Your answer must consist of the records below, reproduced exactly, with every picture removed.

▶ _Revision tracking records_
------------------------------------------------
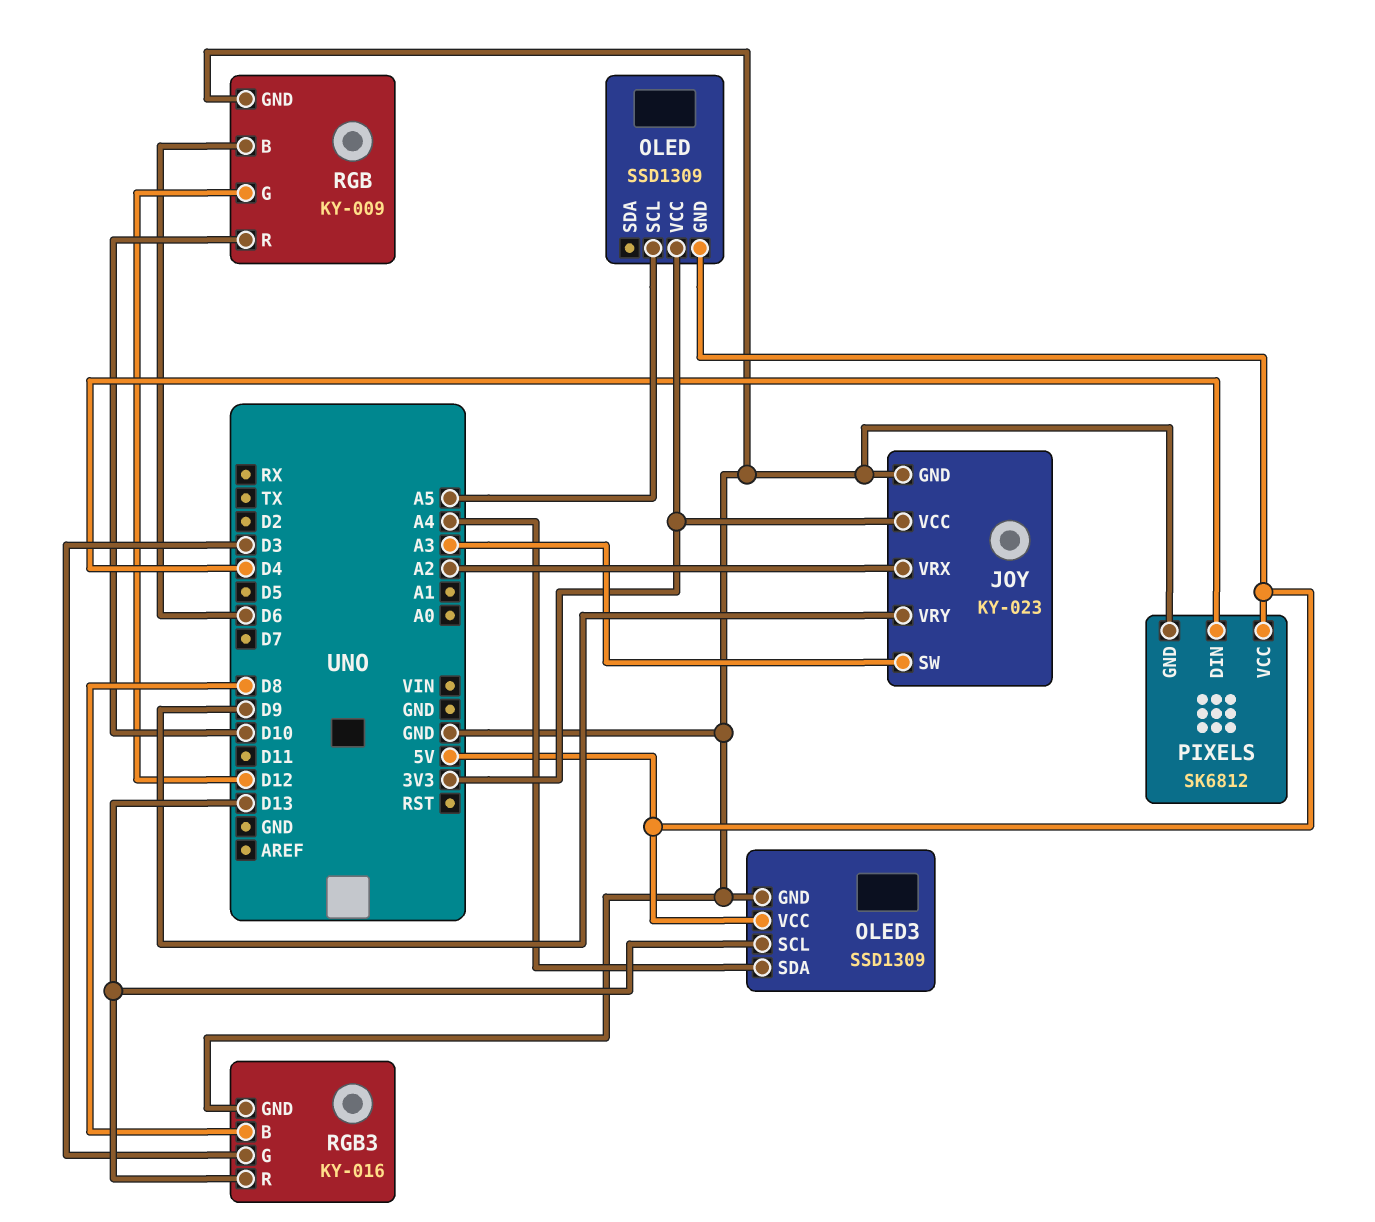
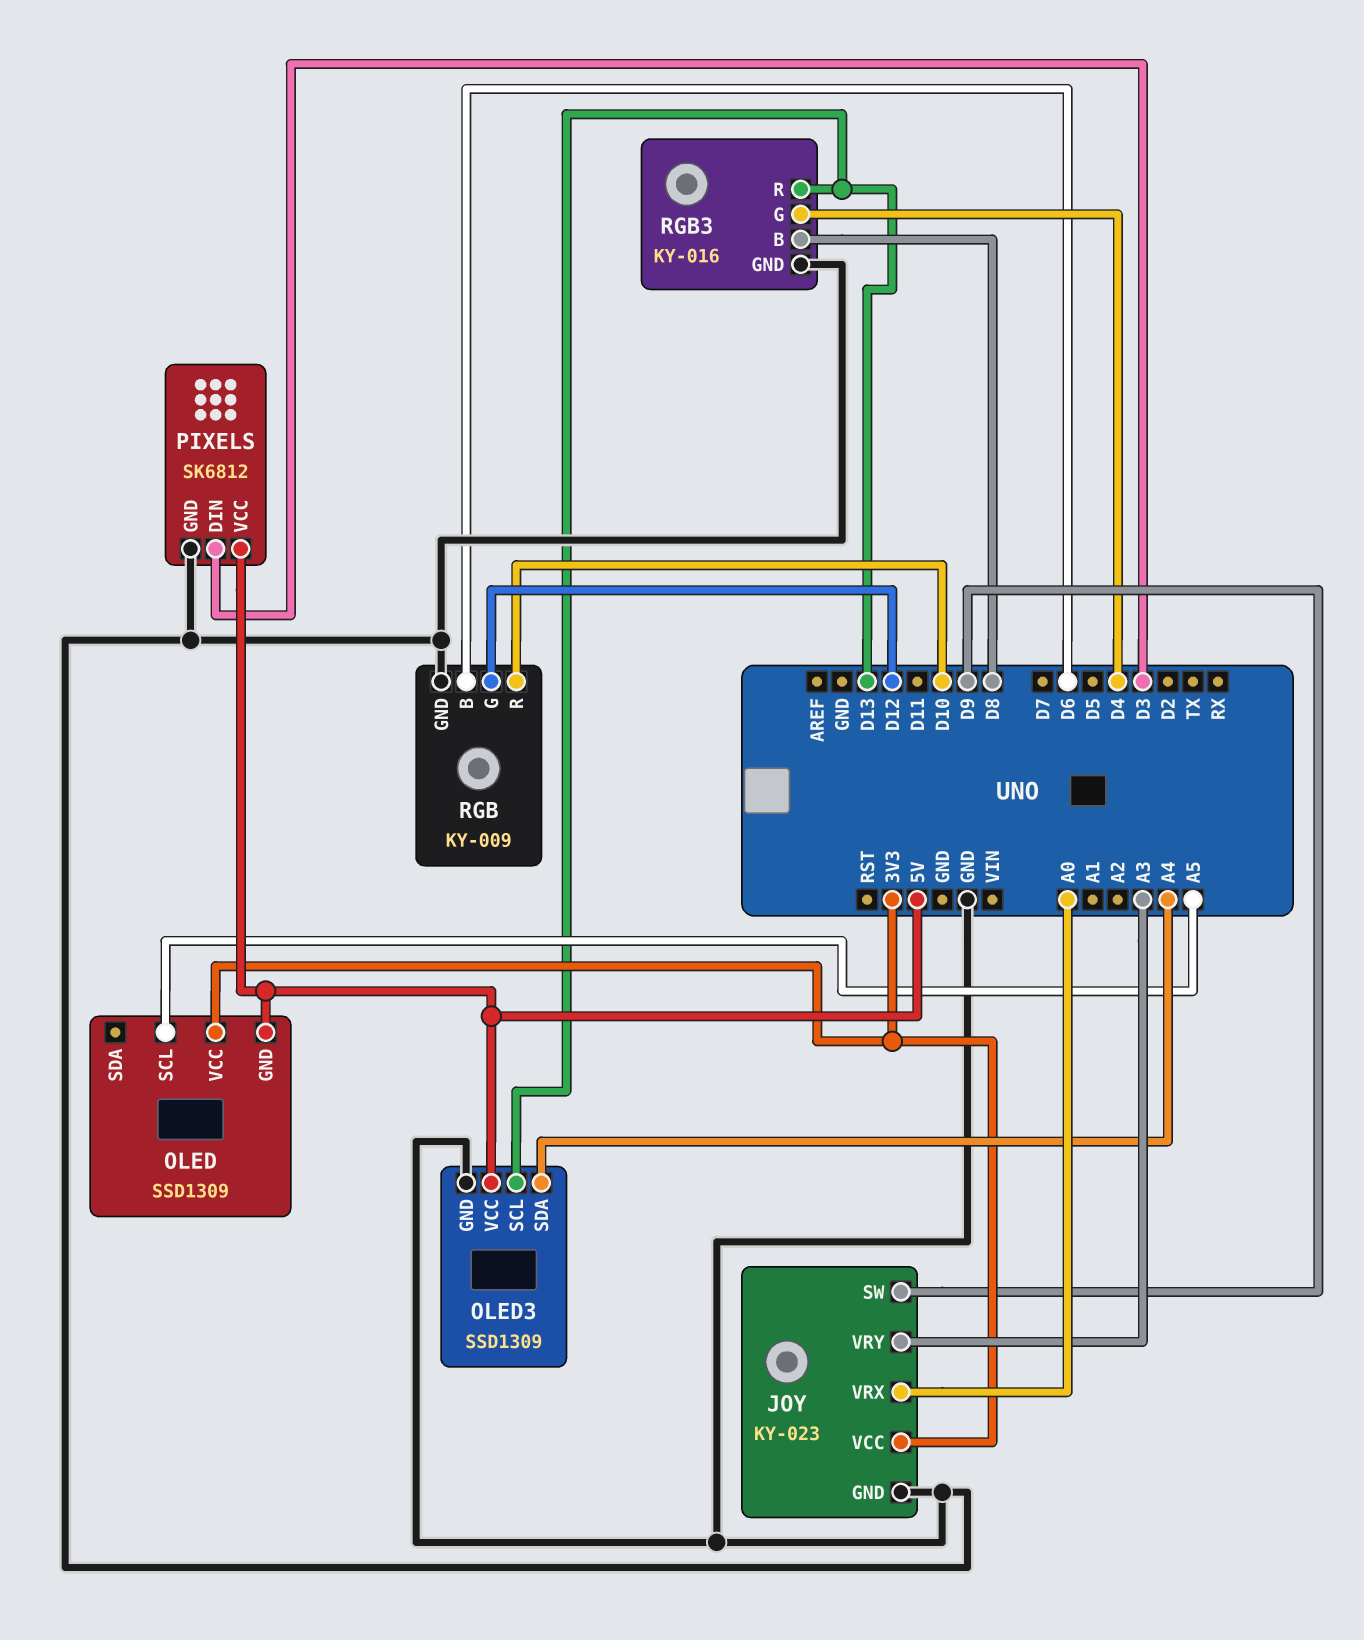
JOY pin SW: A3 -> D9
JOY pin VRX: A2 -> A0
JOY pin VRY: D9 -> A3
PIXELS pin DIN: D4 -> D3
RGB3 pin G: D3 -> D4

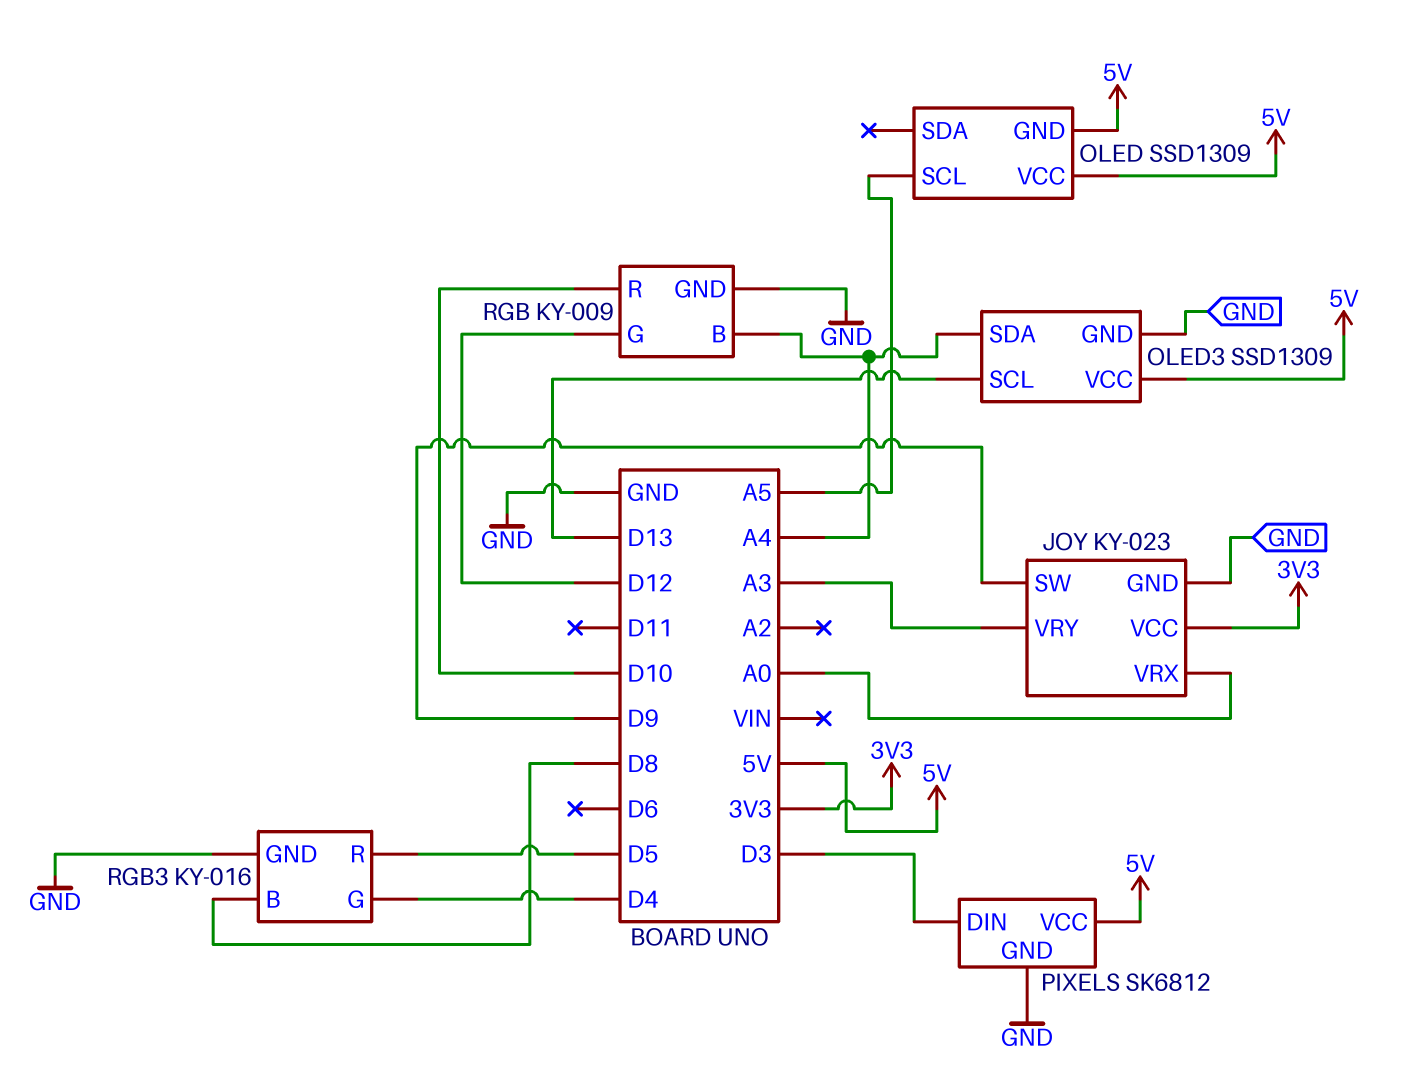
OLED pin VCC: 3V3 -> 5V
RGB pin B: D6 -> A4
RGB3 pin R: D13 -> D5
------------------------------------------------
▶ _OUTPUT BELOW_
JOY pin SW: A3 -> D9
JOY pin VRX: A2 -> A0
JOY pin VRY: D9 -> A3
PIXELS pin DIN: D4 -> D3
RGB3 pin G: D3 -> D4

OLED pin VCC: 3V3 -> 5V
RGB pin B: D6 -> A4
RGB3 pin R: D13 -> D5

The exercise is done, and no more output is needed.